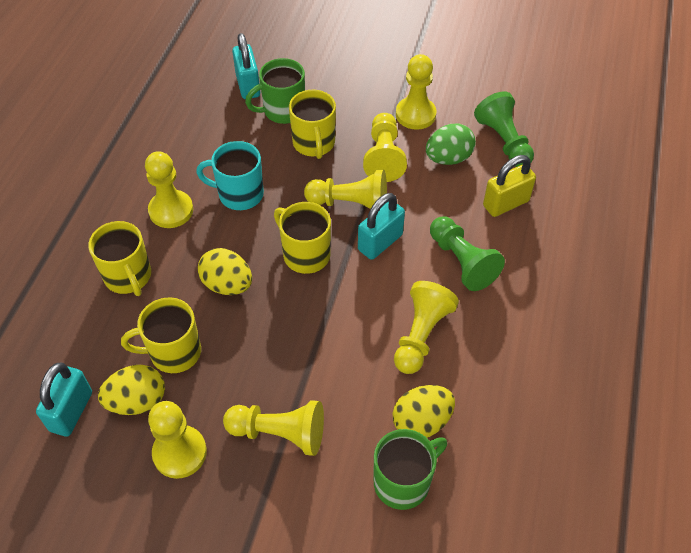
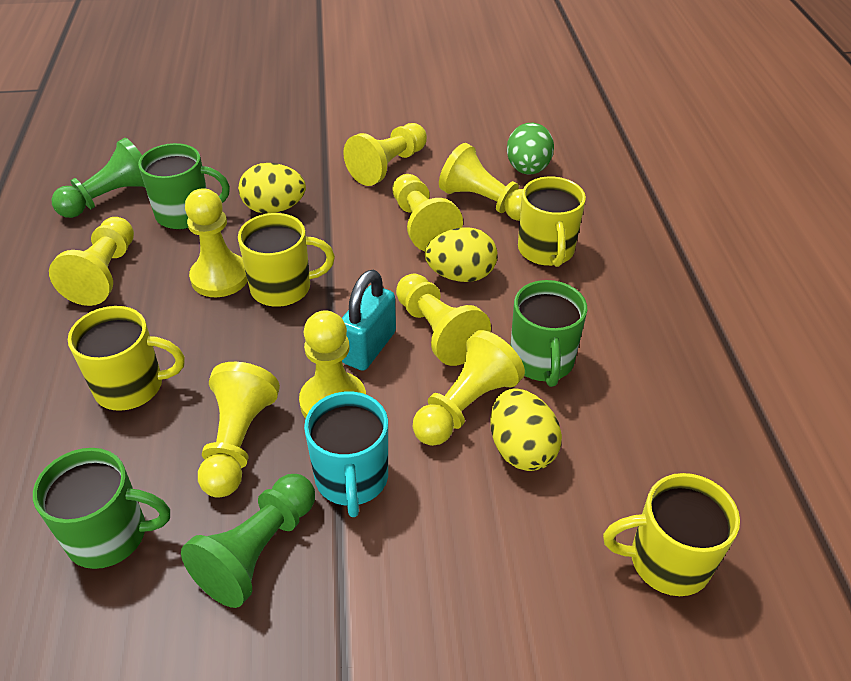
green mug: 2 -> 3
turquoise padlock: 3 -> 1
yellow padlock: 1 -> 0
yellow pawn: 7 -> 9

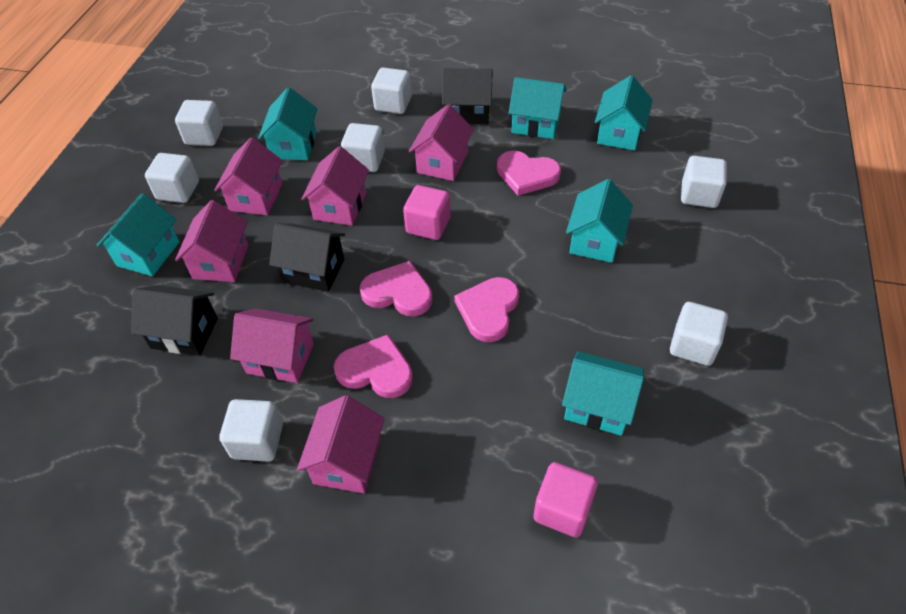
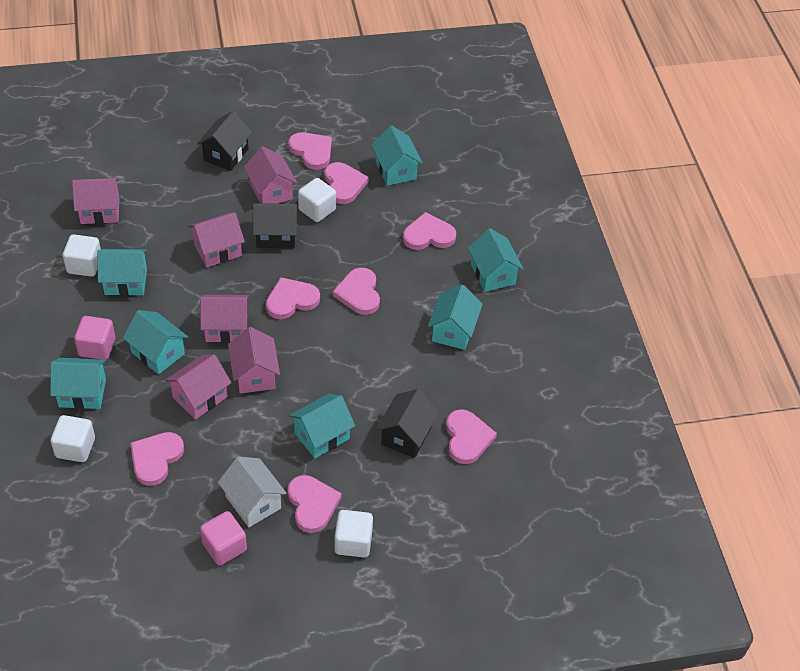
pink heart: 4 -> 8
turquoise house: 6 -> 7
white cube: 7 -> 4
white house: 0 -> 1

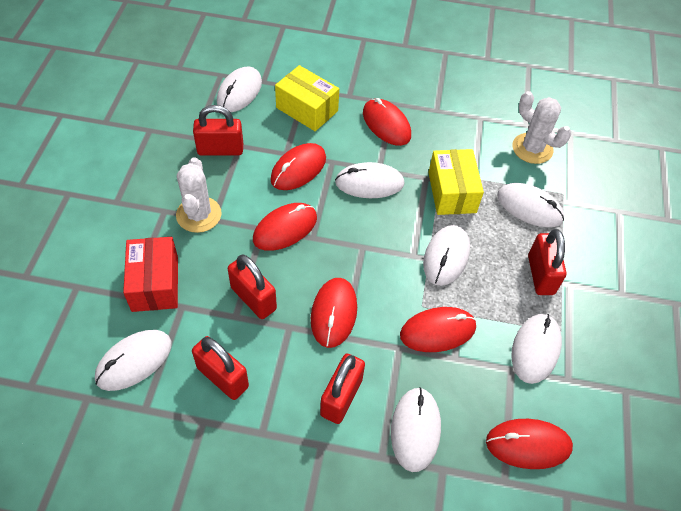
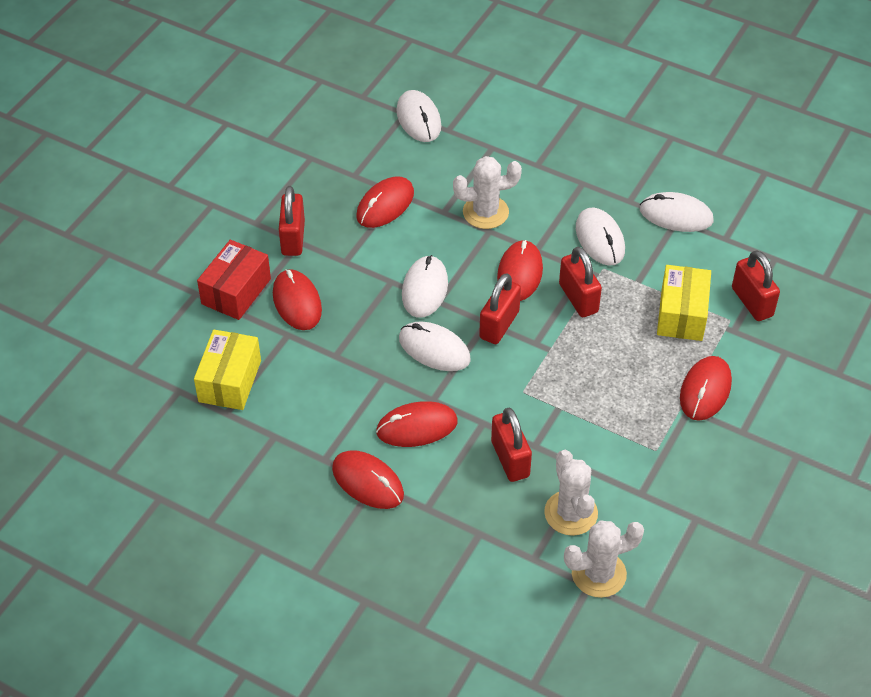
white cactus: 2 -> 3
white mouse: 7 -> 5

----

Check each line of the listing above for the string "white" and return those that contain it.

--- Task solution ---
white cube: 7 -> 4
white house: 0 -> 1
white cactus: 2 -> 3
white mouse: 7 -> 5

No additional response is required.